### [Activity]
Please give again every entry exactly as it appears, setting aside the pictures.

Data excerpts section start

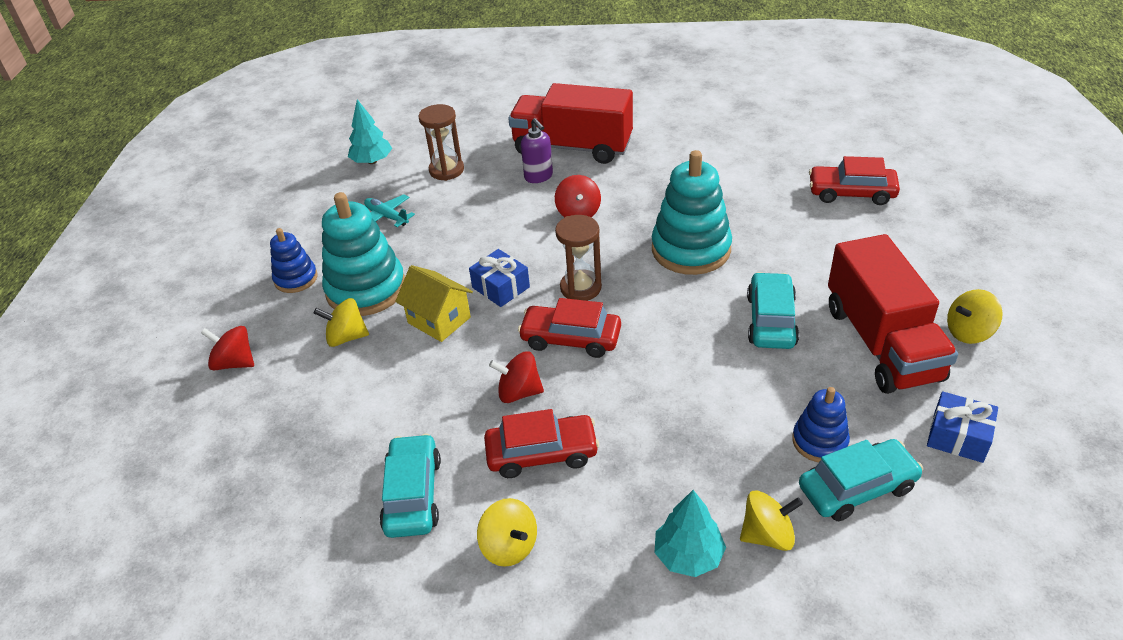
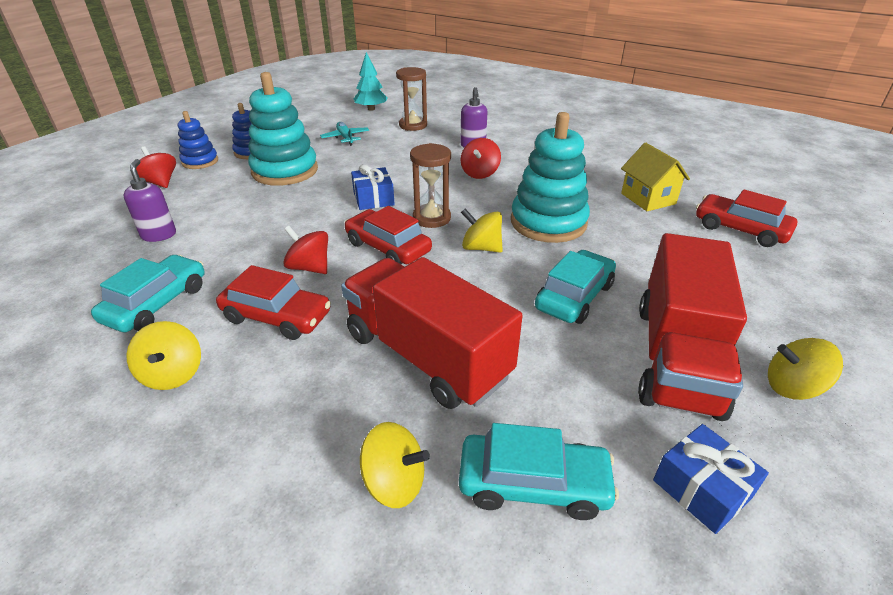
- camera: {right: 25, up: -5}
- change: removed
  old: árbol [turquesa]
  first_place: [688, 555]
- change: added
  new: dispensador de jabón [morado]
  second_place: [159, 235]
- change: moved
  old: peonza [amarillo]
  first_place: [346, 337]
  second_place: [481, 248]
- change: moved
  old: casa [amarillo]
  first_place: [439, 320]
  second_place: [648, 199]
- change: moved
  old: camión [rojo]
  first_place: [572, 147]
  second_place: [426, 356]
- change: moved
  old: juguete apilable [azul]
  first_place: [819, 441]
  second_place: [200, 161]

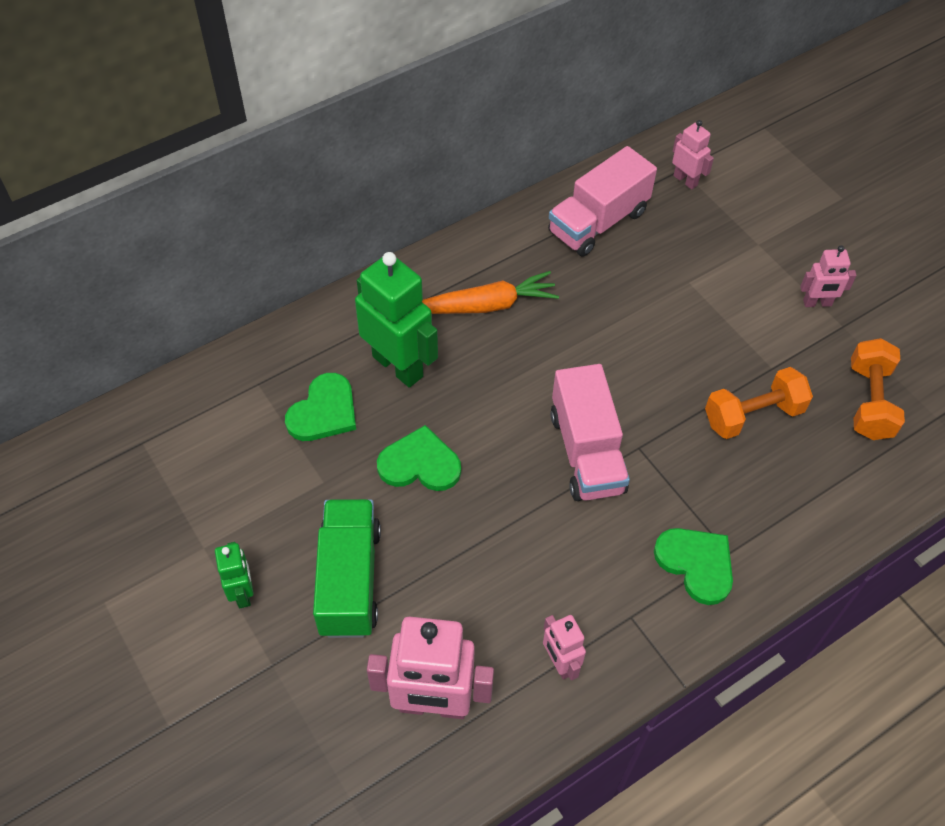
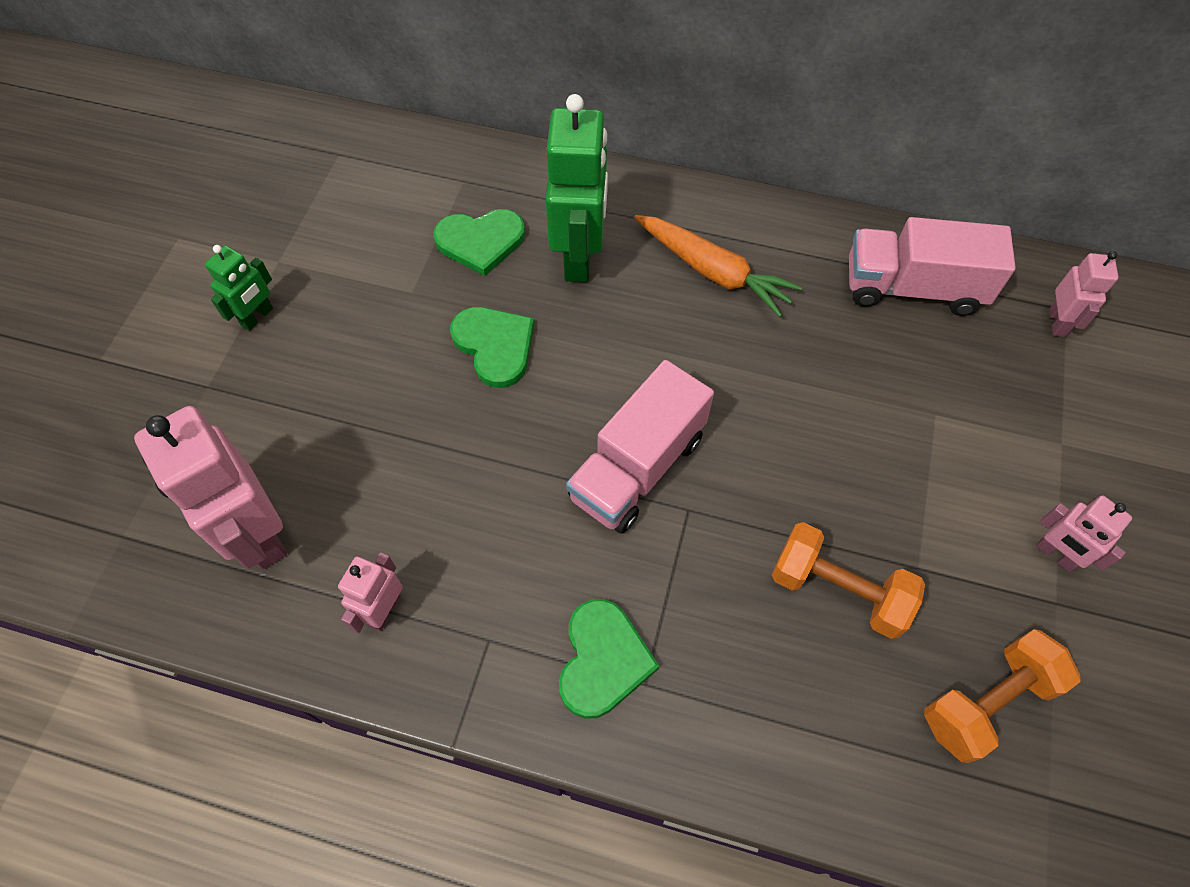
- camera: {right: 50, up: 5}
- change: removed
  old: camión [verde]
  first_place: [349, 580]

Data excerpts section end

### [Response]
- camera: {right: 25, up: -5}
- change: removed
  old: árbol [turquesa]
  first_place: [688, 555]
- change: added
  new: dispensador de jabón [morado]
  second_place: [159, 235]
- change: moved
  old: peonza [amarillo]
  first_place: [346, 337]
  second_place: [481, 248]
- change: moved
  old: casa [amarillo]
  first_place: [439, 320]
  second_place: [648, 199]
- change: moved
  old: camión [rojo]
  first_place: [572, 147]
  second_place: [426, 356]
- change: moved
  old: juguete apilable [azul]
  first_place: [819, 441]
  second_place: [200, 161]

- camera: {right: 50, up: 5}
- change: removed
  old: camión [verde]
  first_place: [349, 580]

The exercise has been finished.